▸ How to complete this task:
Below are records; count how many of their lines contain the word "cone" and give the number alone.

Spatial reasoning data
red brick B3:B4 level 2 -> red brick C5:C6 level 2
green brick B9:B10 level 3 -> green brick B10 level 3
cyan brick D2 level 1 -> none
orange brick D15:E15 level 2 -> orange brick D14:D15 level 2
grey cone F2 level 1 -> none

* * *

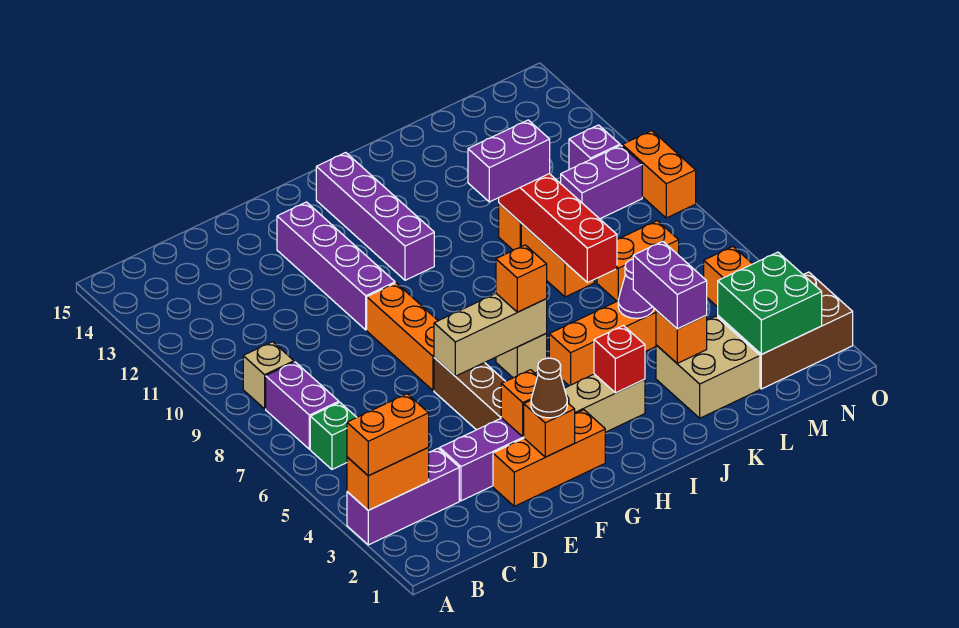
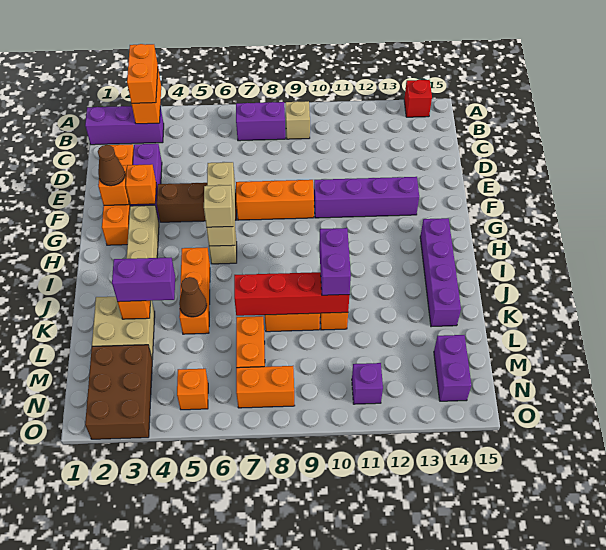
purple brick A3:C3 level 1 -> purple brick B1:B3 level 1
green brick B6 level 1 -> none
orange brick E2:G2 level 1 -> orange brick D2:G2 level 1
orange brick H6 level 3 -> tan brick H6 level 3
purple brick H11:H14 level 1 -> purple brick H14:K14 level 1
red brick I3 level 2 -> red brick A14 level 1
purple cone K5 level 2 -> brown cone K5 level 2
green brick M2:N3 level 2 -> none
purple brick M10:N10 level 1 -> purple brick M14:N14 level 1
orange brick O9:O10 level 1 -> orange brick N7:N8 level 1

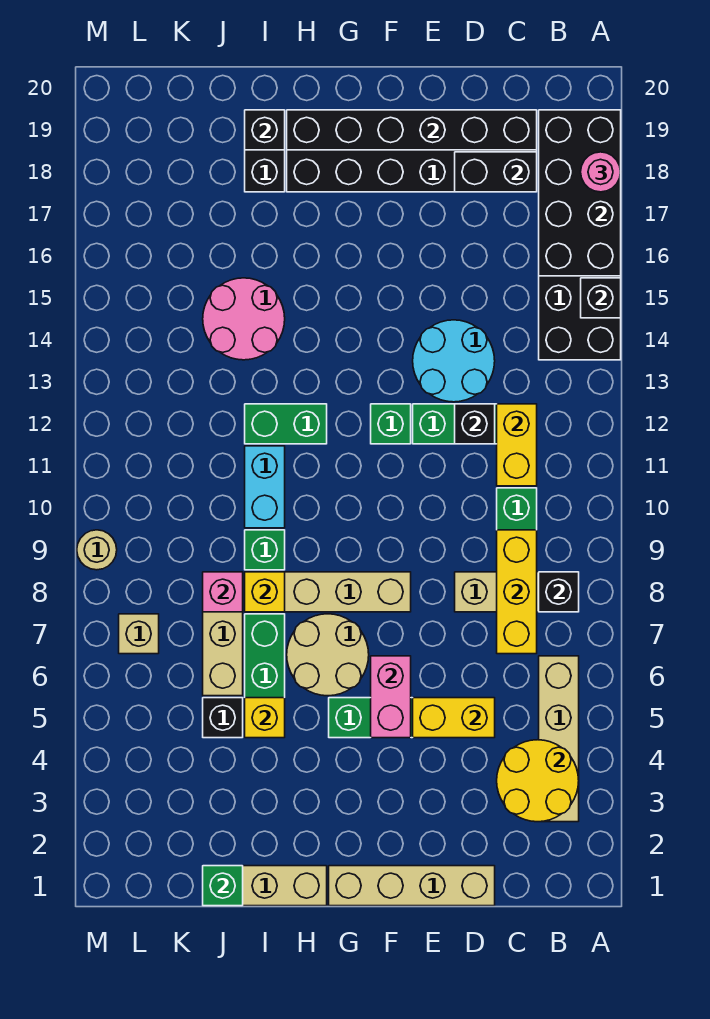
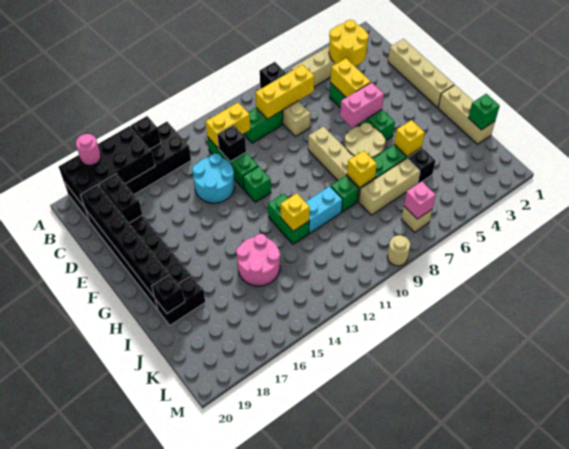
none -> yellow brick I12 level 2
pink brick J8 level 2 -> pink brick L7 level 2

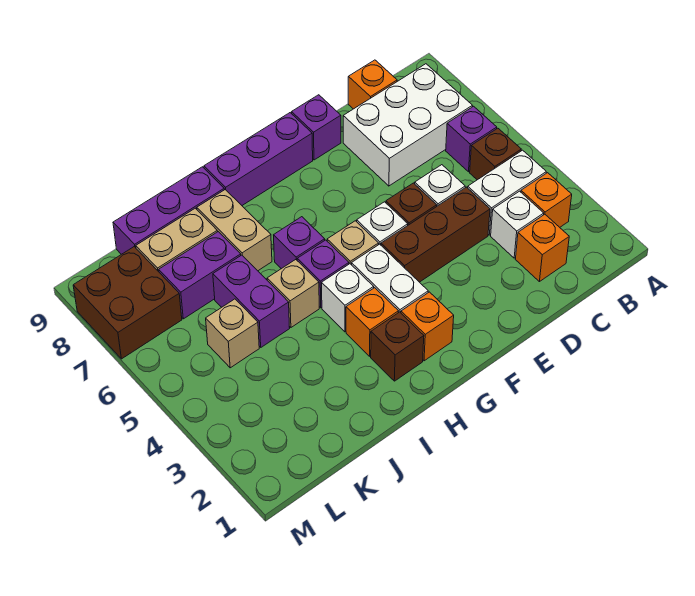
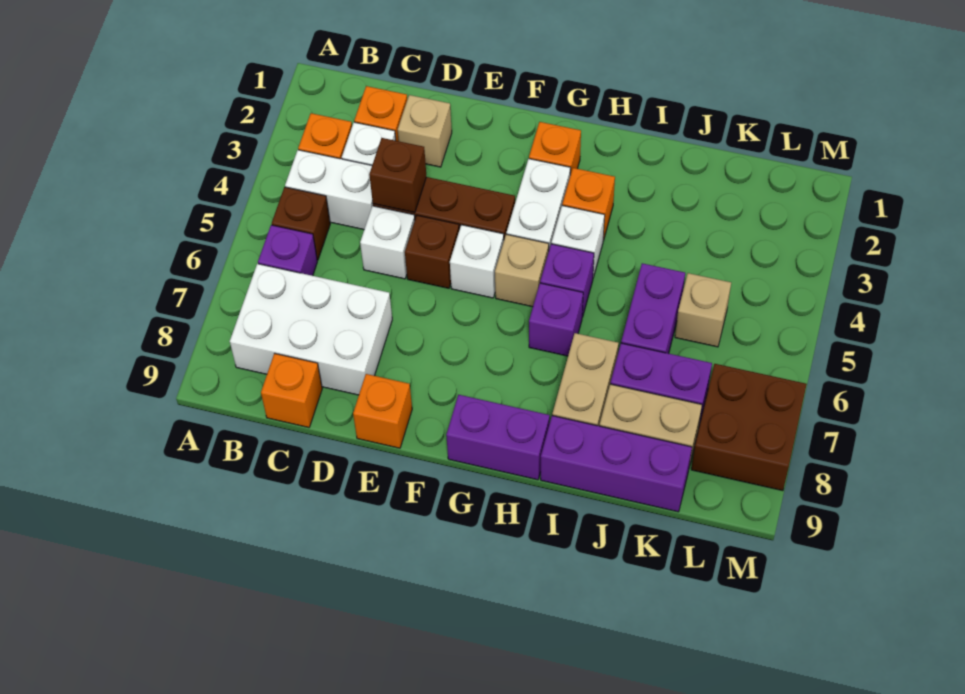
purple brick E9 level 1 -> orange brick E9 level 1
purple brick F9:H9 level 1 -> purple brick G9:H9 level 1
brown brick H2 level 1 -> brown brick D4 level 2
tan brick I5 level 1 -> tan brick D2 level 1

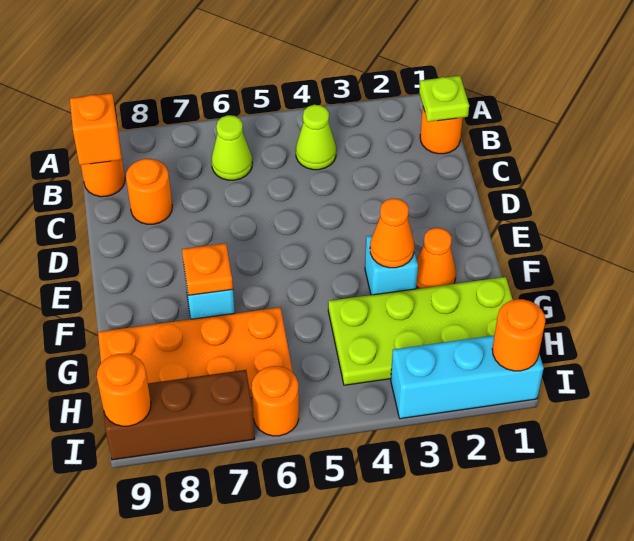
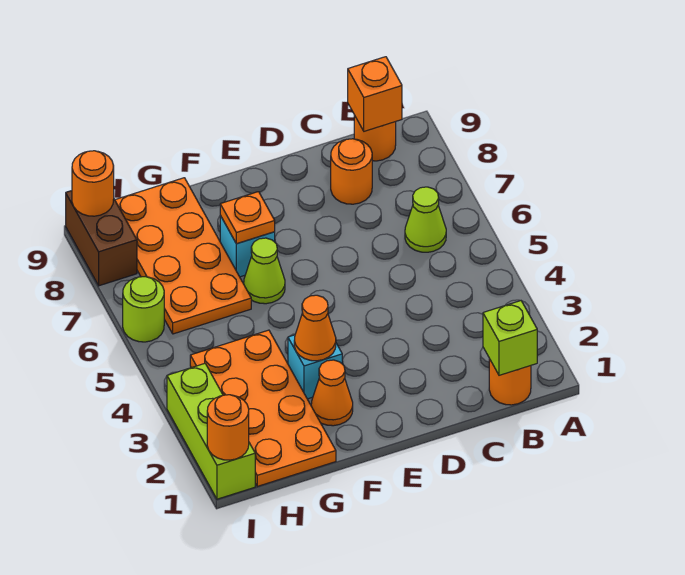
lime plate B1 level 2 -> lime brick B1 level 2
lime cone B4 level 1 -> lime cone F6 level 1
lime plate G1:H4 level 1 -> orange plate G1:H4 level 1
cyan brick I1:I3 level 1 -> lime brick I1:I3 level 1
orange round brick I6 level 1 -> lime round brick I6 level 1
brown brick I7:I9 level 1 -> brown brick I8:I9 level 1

* * *

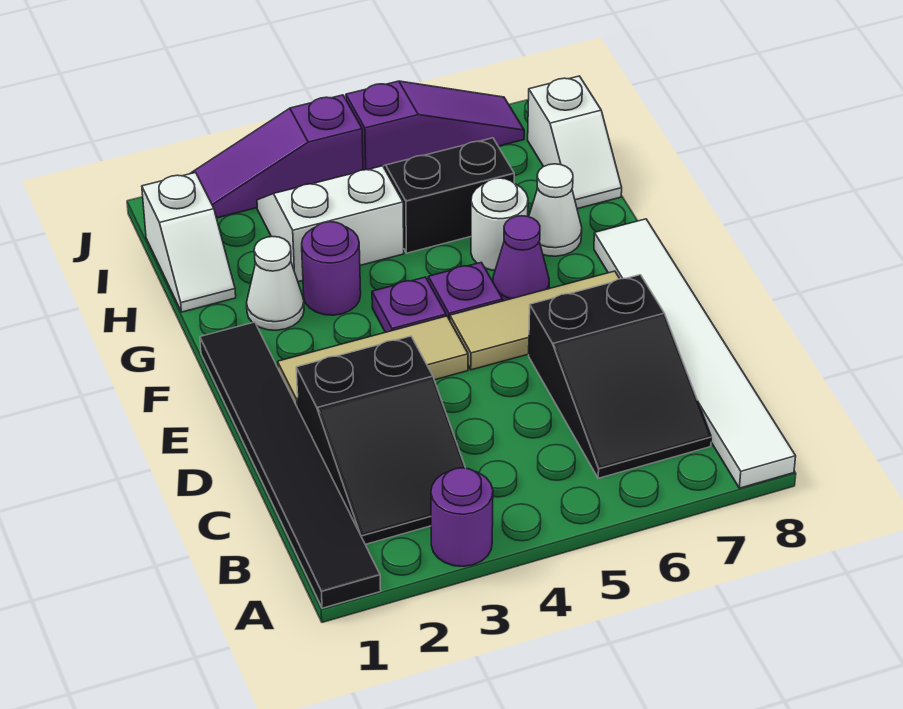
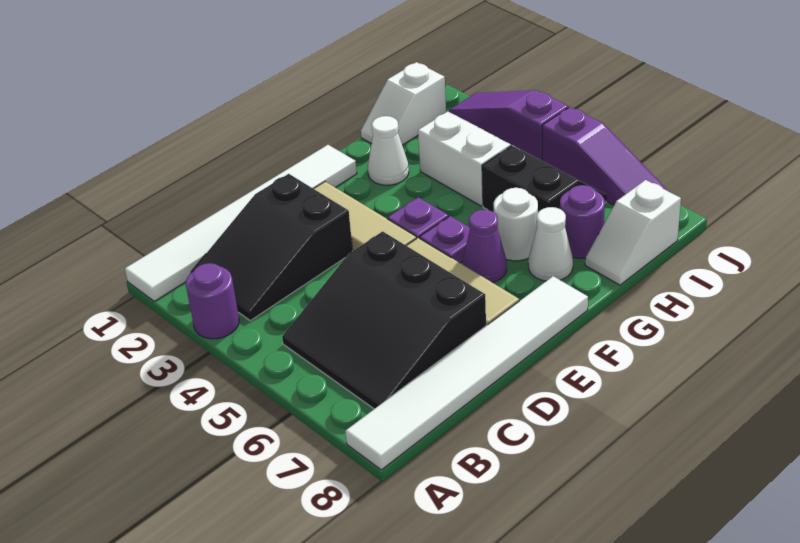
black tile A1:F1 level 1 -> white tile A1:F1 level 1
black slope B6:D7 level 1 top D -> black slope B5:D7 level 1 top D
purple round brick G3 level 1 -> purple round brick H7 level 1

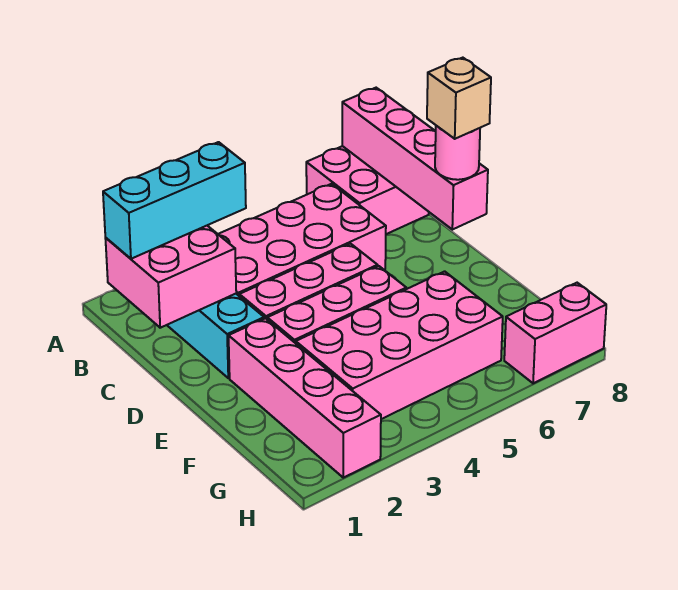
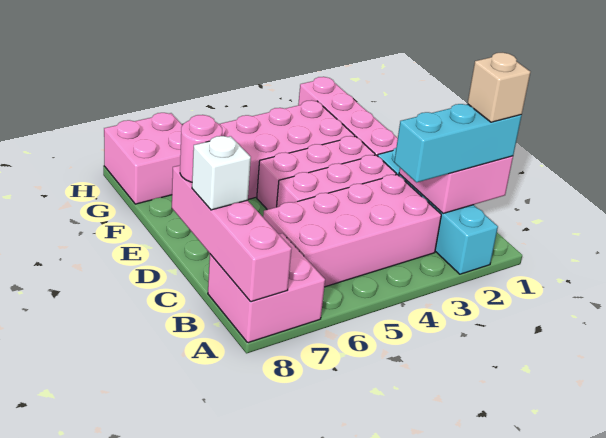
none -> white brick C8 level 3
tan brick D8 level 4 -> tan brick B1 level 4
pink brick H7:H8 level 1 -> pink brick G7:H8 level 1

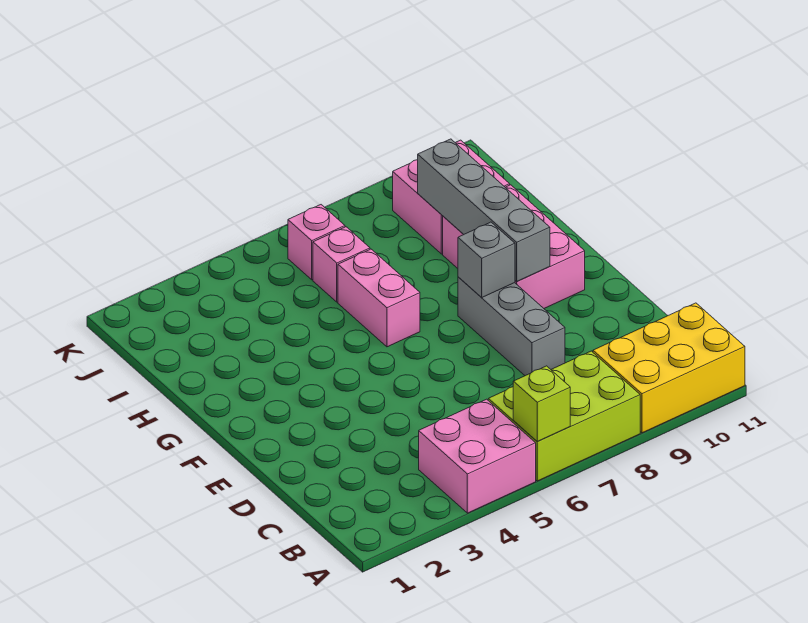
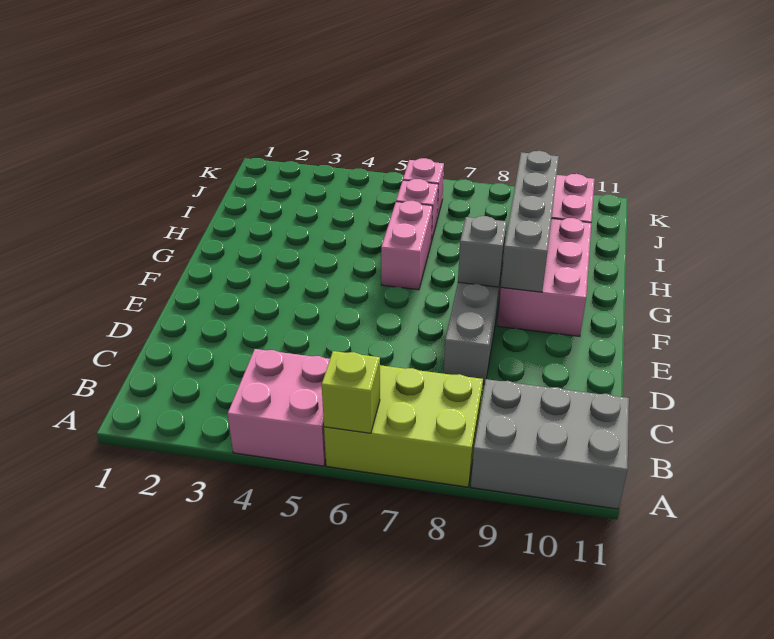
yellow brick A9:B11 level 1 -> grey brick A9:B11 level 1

▸ Task response:
3